Available data:

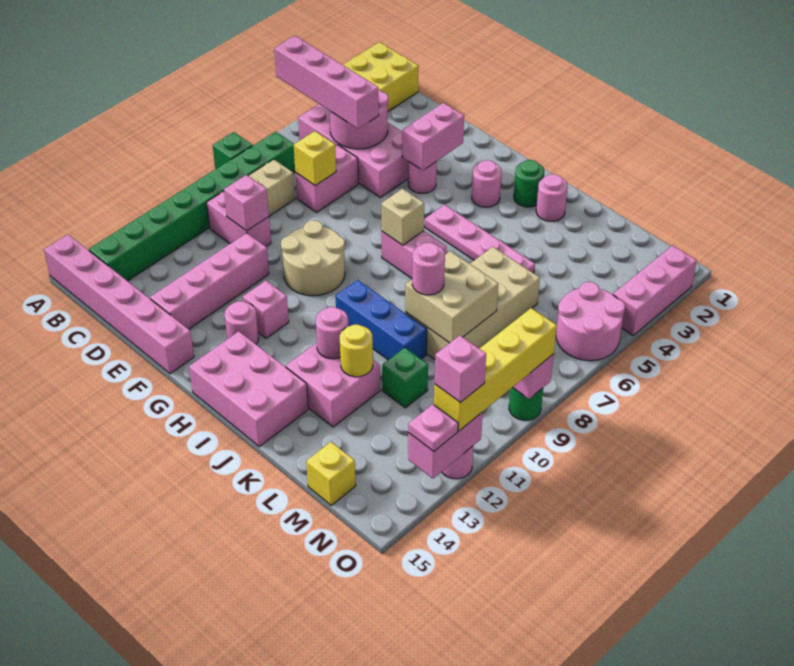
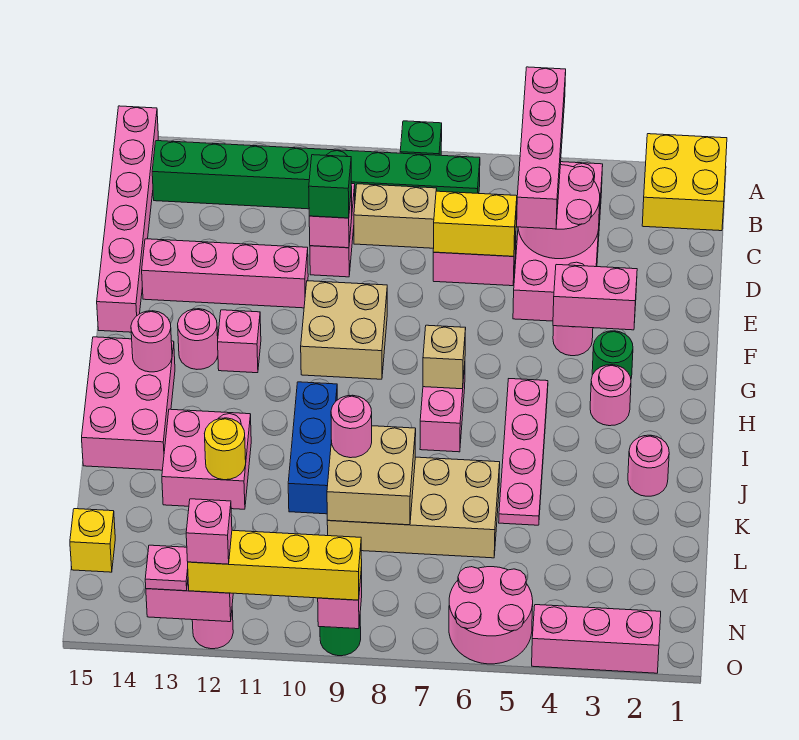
yellow brick D7 level 2 -> yellow brick D6:D7 level 2
tan round brick F9:G10 level 1 -> tan brick F9:G10 level 1
green round brick I2 level 1 -> green round brick G3 level 1
pink round brick J12 level 2 -> pink round brick H14 level 2
green brick L11 level 1 -> green brick D10 level 3

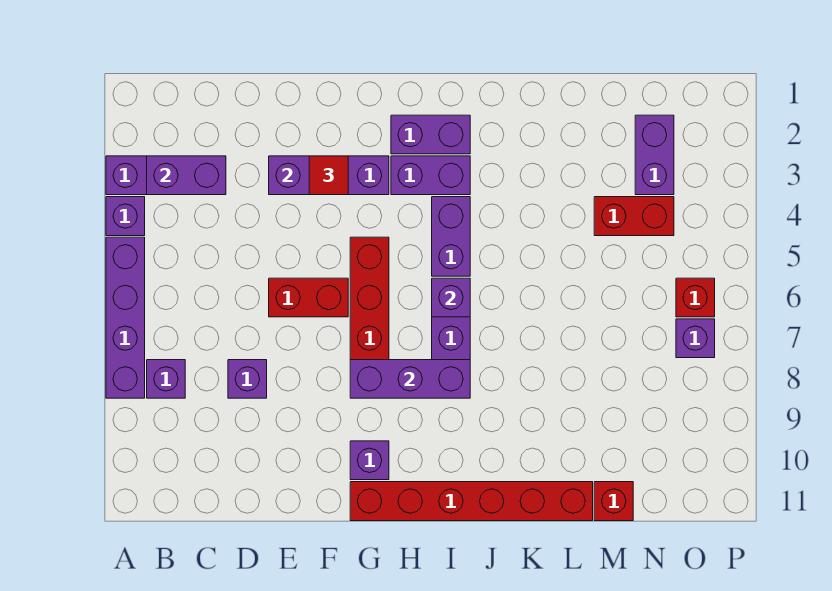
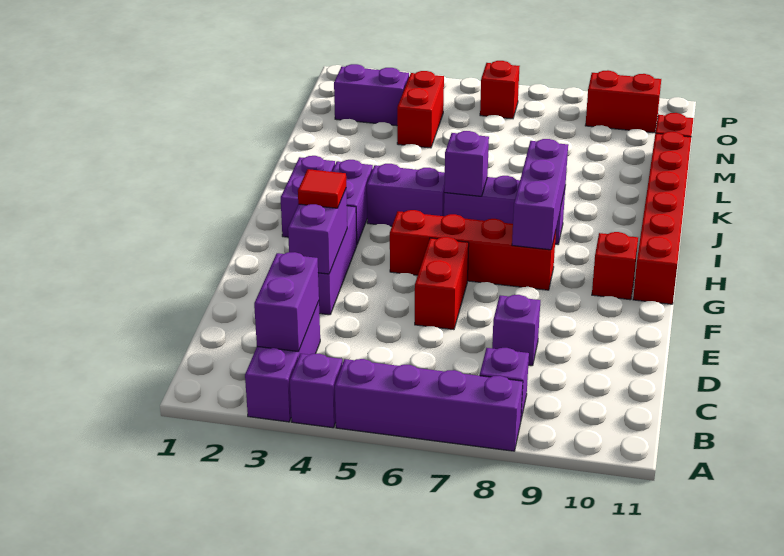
purple brick G10 level 1 -> red brick G10 level 1
purple brick O7 level 1 -> none
none -> red brick O9:O10 level 1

Requirement: All lines above that hold the string "green" should be copied.

Response:
green round brick I2 level 1 -> green round brick G3 level 1
green brick L11 level 1 -> green brick D10 level 3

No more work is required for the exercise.